→ **Task prompt**
Please keep the pictures out and write out exactly the lines from the first in the data below through the one containing "kielich/żółty | 552, 289", both included.

→ **Information supplied**
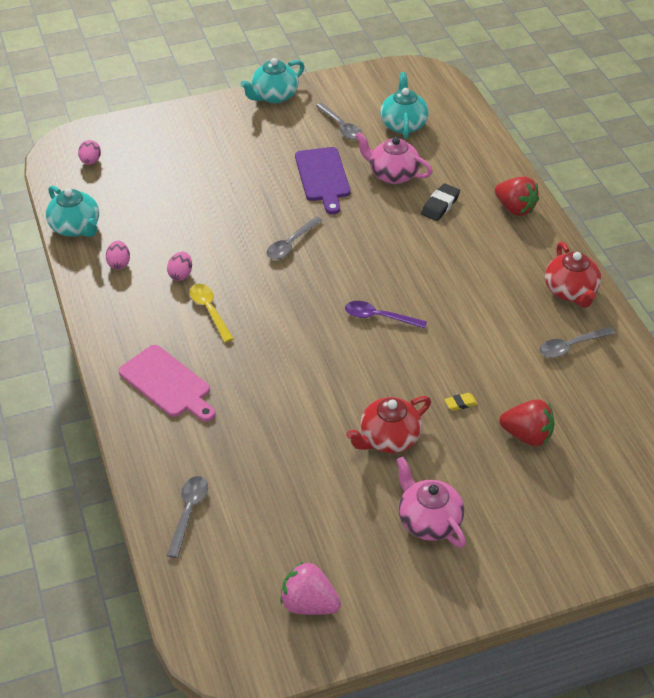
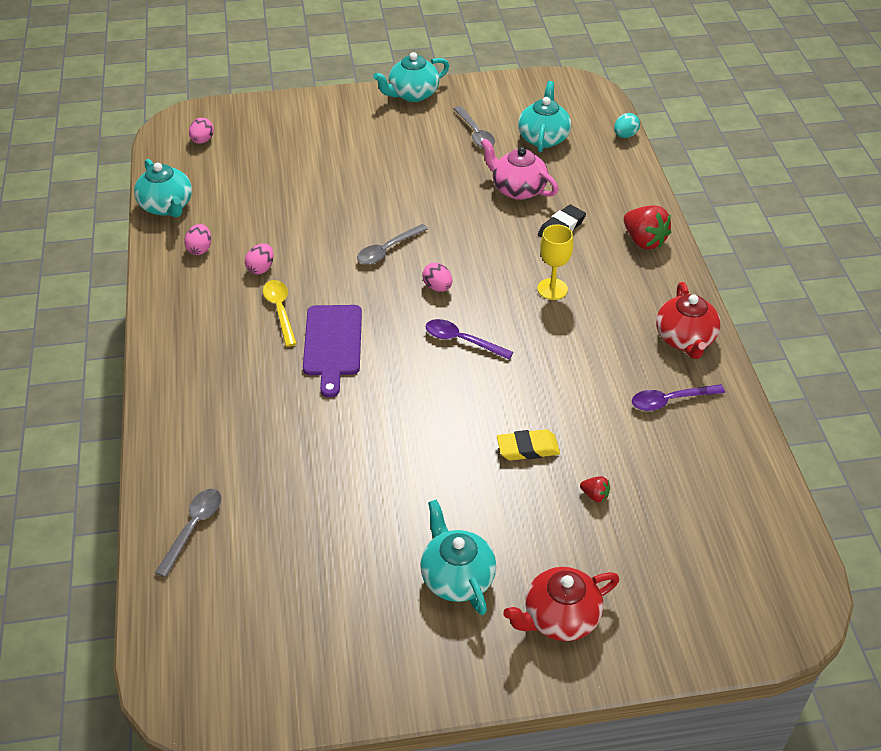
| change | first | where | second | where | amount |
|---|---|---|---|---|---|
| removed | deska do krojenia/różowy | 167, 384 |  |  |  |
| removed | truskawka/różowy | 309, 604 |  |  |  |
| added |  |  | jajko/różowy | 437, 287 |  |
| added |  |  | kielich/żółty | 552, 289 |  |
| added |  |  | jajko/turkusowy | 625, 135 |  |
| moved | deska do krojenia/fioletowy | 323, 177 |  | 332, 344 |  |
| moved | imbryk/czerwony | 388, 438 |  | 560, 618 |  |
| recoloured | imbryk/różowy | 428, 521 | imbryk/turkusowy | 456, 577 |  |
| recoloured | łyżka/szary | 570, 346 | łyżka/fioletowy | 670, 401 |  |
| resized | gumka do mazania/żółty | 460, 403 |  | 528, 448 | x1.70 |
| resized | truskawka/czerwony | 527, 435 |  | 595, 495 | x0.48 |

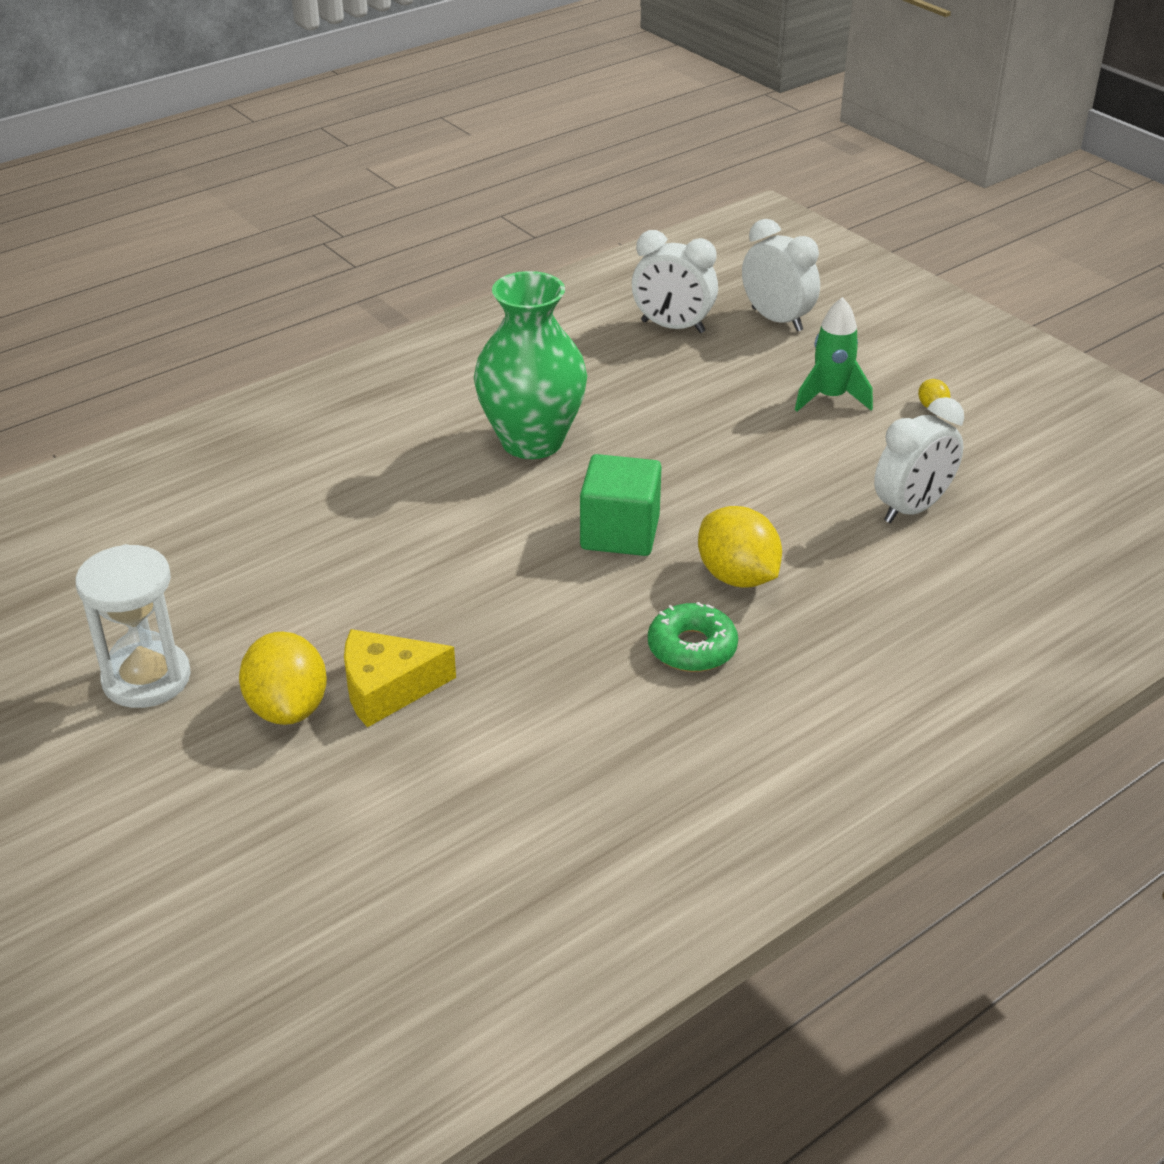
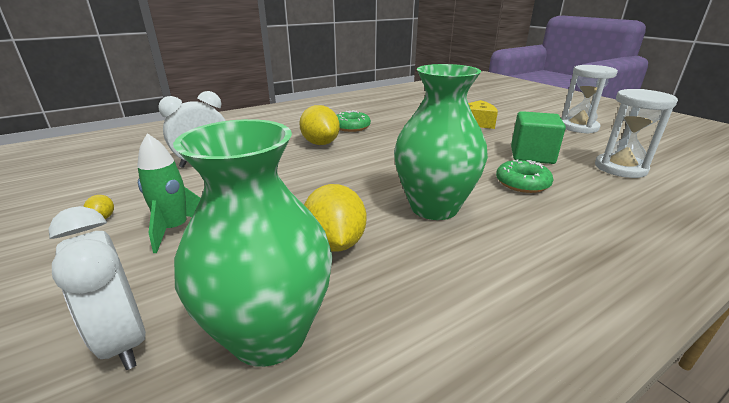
| change | first | where | second | where | amount |
|---|---|---|---|---|---|
| added |  |  | donut/zielony | 522, 183 |  |
| added |  |  | klepsydra/biały | 620, 168 |  |
| moved | cytryna/żółty | 288, 708 |  | 335, 243 |  |
| moved | sześcian/zielony | 620, 533 |  | 532, 155 |  |
| replaced | budzik/biały | 673, 327 | wazon/zielony | 269, 334 |  |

→ **Exercise response**
| change | first | where | second | where | amount |
|---|---|---|---|---|---|
| removed | deska do krojenia/różowy | 167, 384 |  |  |  |
| removed | truskawka/różowy | 309, 604 |  |  |  |
| added |  |  | jajko/różowy | 437, 287 |  |
| added |  |  | kielich/żółty | 552, 289 |  |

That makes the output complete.